Task ::
In the records below, find the line that contains "purple boat: 7 -> 5" and the line that contains "red duck: 1 -> 0". Set down exactly those lines and every line between them, and nothing more.

Segment Start: Records supplied

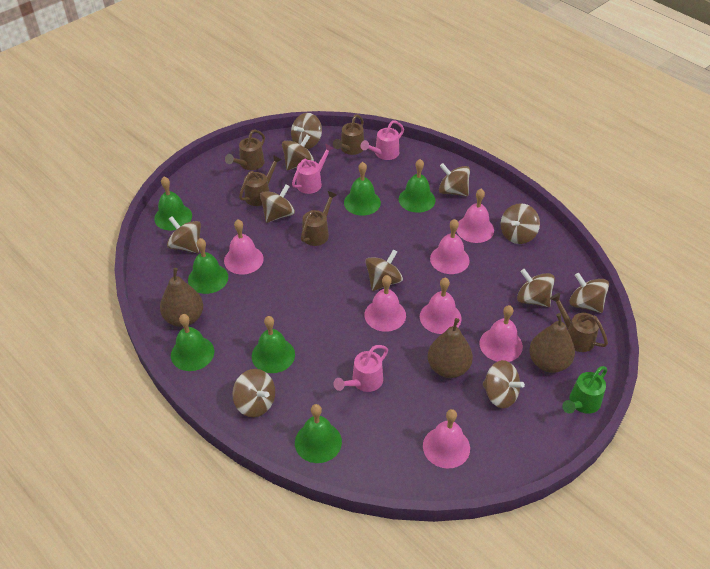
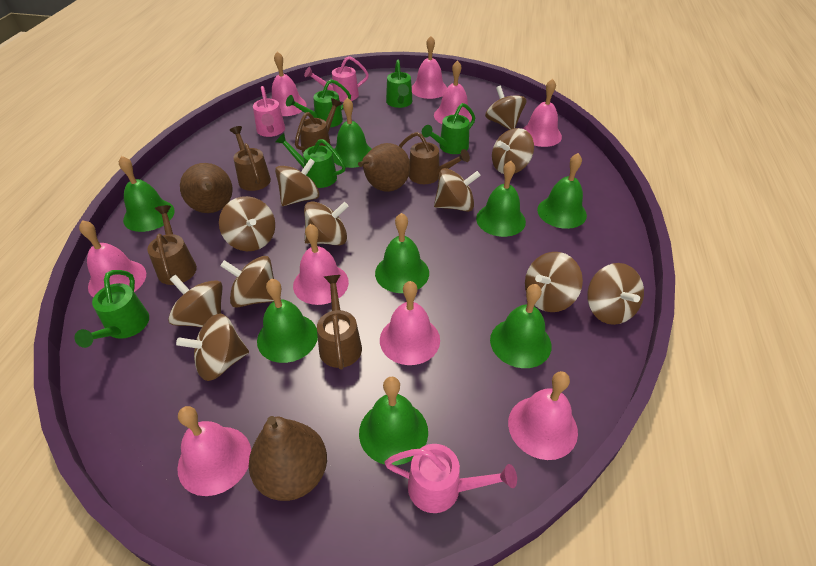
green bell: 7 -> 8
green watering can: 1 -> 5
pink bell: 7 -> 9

Segment End: Records supplied
Segment Start: Records supplied

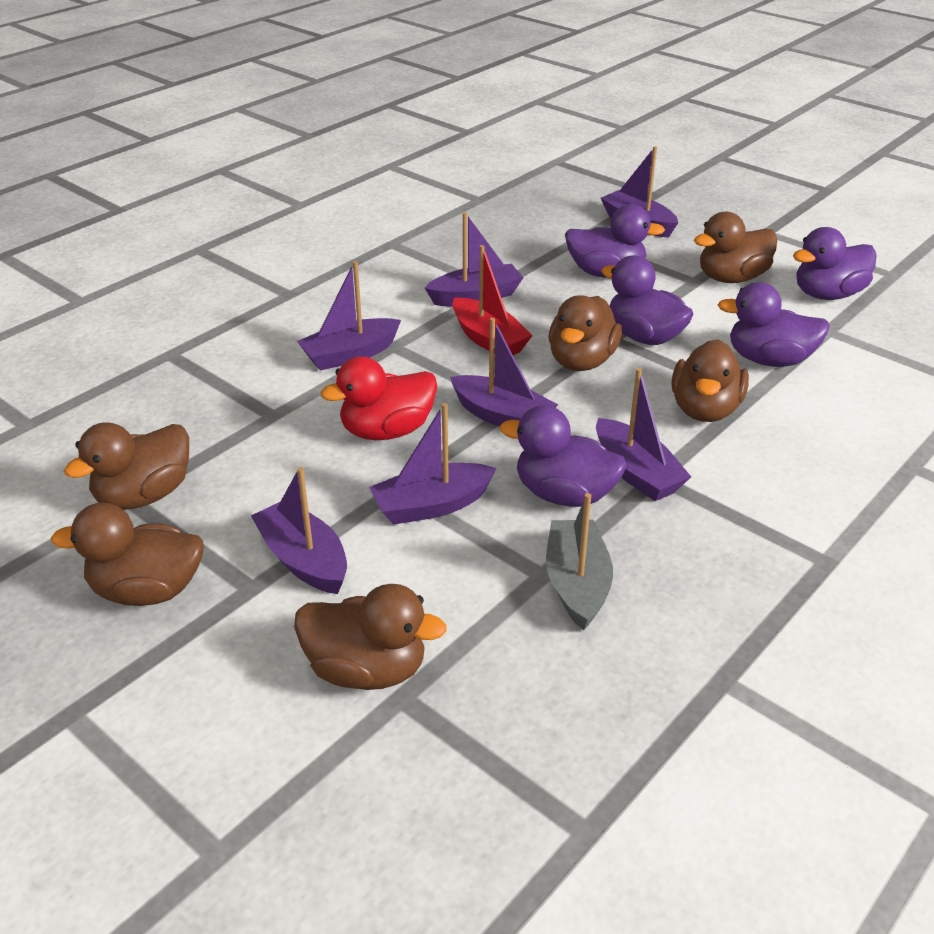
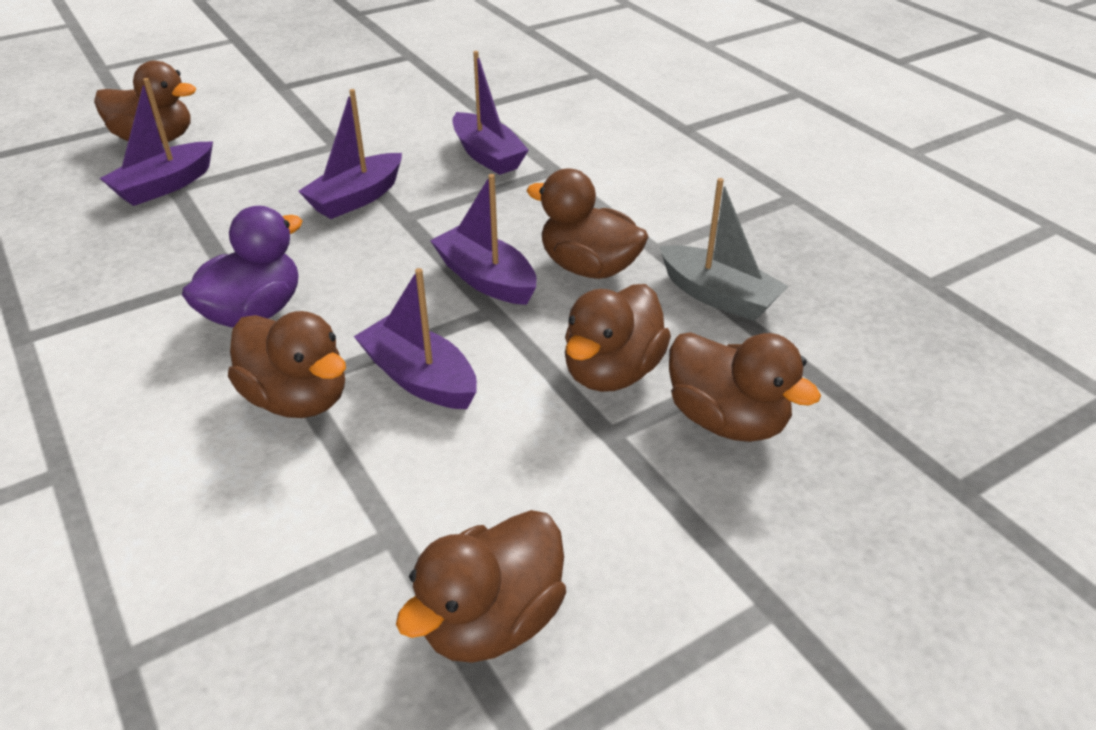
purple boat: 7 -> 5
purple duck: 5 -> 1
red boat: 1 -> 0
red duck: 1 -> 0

Segment End: Records supplied
Segment Start: Records supplied

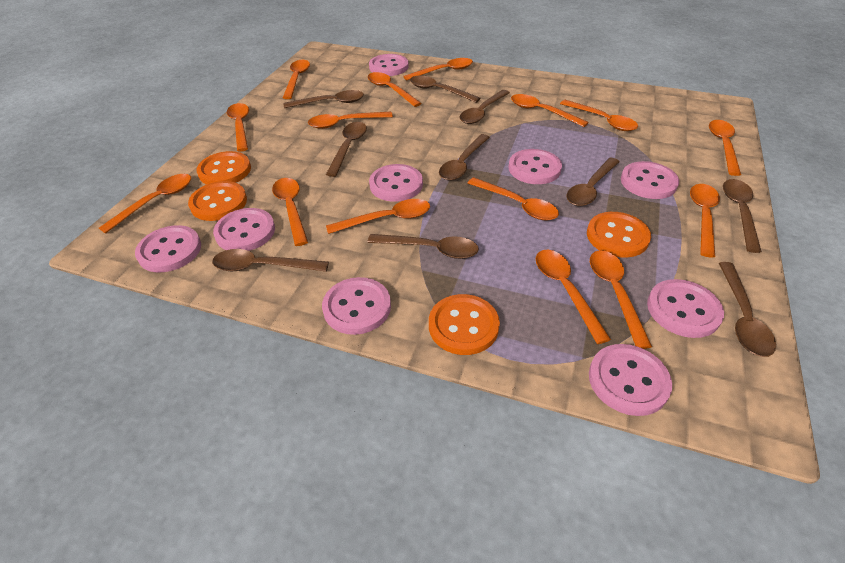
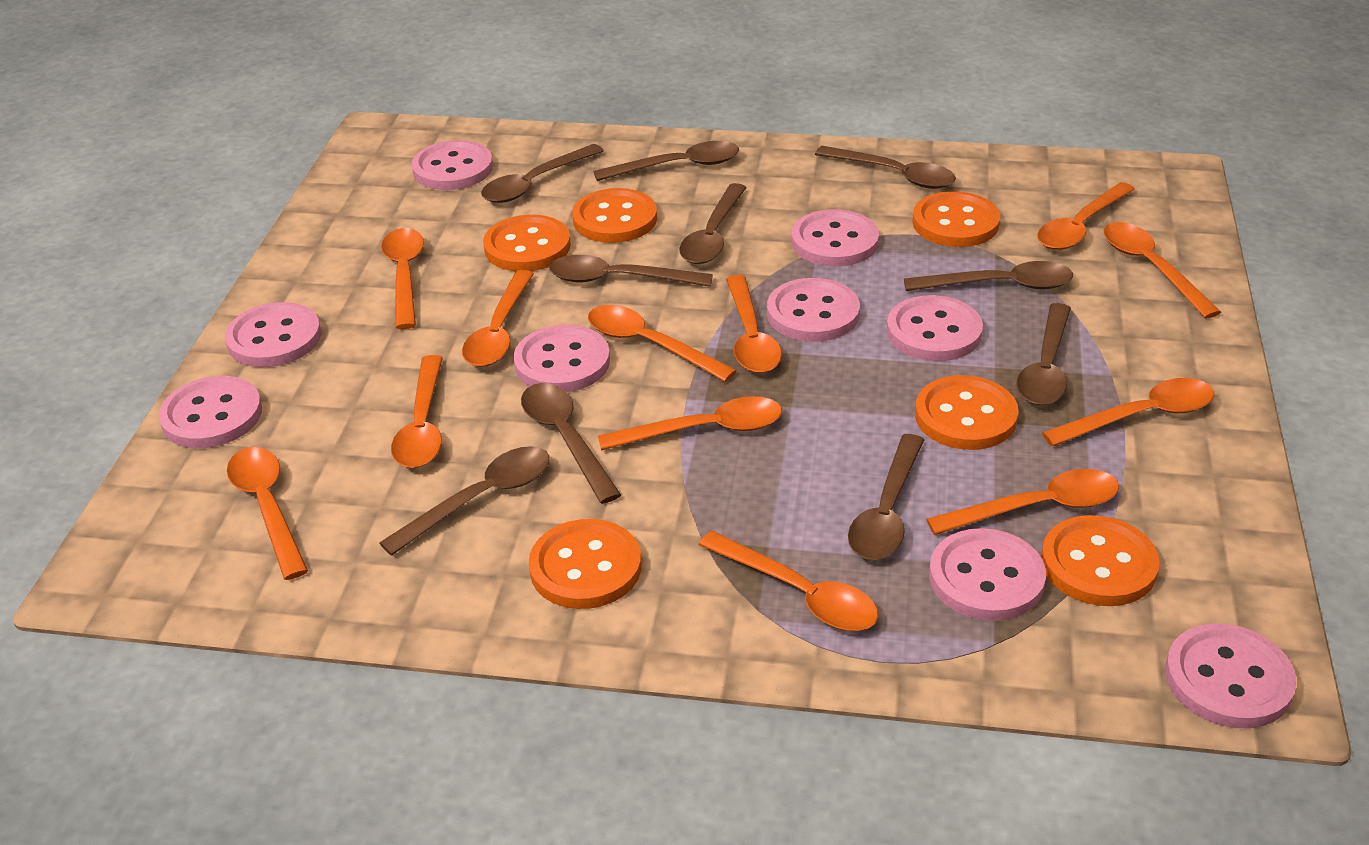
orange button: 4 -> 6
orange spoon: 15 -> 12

Segment End: Records supplied

Answer to this exercise ::
purple boat: 7 -> 5
purple duck: 5 -> 1
red boat: 1 -> 0
red duck: 1 -> 0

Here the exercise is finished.